Top of DATA

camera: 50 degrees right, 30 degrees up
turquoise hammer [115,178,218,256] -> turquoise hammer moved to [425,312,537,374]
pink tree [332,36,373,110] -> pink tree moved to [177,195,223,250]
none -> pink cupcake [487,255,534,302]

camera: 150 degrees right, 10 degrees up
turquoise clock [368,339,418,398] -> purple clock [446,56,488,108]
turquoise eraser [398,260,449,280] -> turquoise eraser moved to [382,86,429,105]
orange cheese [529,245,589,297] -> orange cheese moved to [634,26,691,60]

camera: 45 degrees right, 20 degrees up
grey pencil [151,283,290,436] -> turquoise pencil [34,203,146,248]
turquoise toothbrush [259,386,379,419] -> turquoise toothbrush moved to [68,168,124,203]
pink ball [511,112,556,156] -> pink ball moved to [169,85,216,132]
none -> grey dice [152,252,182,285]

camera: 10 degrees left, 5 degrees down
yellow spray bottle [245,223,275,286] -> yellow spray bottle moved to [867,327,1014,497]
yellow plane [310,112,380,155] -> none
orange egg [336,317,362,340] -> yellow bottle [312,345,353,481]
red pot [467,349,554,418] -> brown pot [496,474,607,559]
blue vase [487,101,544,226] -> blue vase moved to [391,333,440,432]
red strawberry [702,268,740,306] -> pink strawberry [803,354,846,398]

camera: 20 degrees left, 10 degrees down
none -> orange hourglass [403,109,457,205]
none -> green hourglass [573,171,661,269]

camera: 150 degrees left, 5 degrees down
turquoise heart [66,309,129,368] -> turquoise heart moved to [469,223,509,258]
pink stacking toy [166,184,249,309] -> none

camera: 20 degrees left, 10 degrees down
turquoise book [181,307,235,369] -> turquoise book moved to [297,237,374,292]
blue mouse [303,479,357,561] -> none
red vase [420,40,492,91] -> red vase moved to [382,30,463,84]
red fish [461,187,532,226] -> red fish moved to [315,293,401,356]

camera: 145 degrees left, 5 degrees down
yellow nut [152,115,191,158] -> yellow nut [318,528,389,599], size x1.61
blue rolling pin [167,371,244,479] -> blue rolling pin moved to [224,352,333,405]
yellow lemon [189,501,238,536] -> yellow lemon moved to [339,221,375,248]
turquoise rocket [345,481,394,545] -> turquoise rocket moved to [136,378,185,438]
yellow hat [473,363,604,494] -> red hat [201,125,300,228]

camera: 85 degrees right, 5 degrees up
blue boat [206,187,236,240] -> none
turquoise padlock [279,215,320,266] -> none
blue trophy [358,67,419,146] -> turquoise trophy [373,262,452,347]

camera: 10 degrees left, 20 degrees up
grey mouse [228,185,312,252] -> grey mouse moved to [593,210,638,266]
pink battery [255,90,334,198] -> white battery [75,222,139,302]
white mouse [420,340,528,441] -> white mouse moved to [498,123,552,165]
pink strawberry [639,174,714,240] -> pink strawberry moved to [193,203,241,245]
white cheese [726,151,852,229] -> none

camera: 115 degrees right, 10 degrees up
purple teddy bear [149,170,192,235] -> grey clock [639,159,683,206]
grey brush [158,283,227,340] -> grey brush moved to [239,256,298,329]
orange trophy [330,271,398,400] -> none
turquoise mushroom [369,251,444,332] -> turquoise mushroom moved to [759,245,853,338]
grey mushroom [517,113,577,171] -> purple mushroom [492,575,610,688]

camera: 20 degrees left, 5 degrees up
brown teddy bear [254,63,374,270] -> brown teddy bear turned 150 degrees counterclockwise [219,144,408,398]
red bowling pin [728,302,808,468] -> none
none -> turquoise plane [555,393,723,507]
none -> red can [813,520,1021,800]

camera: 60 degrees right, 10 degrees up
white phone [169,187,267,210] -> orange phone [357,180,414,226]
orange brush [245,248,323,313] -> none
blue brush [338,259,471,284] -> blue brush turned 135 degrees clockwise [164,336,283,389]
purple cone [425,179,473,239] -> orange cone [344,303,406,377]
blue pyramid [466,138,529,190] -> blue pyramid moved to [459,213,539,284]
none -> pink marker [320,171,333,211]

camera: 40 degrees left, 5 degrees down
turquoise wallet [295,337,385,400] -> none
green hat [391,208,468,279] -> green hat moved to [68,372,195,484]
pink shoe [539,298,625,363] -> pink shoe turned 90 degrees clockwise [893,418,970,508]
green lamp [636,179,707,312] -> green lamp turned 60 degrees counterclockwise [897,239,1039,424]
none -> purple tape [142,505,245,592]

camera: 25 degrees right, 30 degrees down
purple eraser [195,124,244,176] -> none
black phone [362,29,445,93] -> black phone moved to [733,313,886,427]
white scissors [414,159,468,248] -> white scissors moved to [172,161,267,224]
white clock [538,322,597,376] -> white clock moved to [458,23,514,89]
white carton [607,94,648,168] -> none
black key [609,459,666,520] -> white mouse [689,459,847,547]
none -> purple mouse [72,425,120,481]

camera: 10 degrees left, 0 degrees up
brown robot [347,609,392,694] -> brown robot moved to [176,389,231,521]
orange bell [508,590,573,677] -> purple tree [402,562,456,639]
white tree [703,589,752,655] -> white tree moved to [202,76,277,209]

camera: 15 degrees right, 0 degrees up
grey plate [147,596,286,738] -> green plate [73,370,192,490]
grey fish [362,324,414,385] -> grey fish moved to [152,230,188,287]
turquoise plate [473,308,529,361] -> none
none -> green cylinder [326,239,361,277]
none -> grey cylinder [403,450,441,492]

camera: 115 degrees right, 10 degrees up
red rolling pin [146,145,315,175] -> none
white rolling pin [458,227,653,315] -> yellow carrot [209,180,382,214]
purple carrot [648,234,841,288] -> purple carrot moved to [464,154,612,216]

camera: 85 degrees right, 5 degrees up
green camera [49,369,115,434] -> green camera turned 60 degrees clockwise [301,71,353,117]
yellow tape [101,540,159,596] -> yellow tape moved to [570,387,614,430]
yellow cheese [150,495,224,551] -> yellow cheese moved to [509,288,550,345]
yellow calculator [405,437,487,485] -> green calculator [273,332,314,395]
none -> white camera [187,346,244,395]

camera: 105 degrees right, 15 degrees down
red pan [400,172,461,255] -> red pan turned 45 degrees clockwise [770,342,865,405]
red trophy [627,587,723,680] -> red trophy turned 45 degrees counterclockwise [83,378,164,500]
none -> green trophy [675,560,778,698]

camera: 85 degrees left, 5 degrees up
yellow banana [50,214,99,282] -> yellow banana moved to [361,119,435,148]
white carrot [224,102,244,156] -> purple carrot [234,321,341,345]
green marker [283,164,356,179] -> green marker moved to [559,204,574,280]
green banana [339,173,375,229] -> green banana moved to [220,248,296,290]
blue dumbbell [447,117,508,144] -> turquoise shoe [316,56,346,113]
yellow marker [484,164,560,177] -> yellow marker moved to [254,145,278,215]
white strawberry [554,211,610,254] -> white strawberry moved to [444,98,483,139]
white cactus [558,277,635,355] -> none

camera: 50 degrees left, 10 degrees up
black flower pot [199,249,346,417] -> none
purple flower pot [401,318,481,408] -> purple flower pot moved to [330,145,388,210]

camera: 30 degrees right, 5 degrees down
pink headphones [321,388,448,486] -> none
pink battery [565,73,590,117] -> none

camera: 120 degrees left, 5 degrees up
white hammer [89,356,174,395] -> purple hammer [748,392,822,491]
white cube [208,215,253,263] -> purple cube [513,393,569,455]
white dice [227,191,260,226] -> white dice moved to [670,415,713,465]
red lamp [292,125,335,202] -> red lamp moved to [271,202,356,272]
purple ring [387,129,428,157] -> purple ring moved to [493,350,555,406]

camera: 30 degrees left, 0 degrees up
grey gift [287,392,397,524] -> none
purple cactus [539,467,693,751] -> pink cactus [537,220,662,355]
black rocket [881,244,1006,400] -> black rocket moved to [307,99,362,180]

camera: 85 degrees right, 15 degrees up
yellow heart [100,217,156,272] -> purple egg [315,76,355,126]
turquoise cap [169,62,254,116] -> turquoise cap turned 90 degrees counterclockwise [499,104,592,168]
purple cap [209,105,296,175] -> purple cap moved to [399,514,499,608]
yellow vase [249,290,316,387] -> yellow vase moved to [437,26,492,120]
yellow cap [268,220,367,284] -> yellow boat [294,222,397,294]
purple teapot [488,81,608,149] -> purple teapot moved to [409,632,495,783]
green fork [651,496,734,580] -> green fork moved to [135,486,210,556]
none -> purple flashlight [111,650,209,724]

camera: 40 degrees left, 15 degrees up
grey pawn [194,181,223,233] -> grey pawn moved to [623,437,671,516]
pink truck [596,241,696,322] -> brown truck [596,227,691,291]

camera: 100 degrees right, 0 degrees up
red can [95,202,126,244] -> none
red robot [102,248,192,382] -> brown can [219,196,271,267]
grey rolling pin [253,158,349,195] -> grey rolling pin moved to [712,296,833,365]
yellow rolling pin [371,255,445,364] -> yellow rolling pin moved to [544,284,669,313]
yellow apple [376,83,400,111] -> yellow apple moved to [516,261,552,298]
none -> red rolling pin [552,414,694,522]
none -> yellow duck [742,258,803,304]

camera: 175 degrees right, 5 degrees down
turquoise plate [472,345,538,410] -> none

Bottom of DATA

REQUIREMENT –
Could you transcribe the entries above word for word, from the line with "camera: 25 degrees right, 30 degrees down" down to the line with "white carton [607,94,648,168] -> none", keeping both?

ANSWER FOR THIS EXERCISE –
camera: 25 degrees right, 30 degrees down
purple eraser [195,124,244,176] -> none
black phone [362,29,445,93] -> black phone moved to [733,313,886,427]
white scissors [414,159,468,248] -> white scissors moved to [172,161,267,224]
white clock [538,322,597,376] -> white clock moved to [458,23,514,89]
white carton [607,94,648,168] -> none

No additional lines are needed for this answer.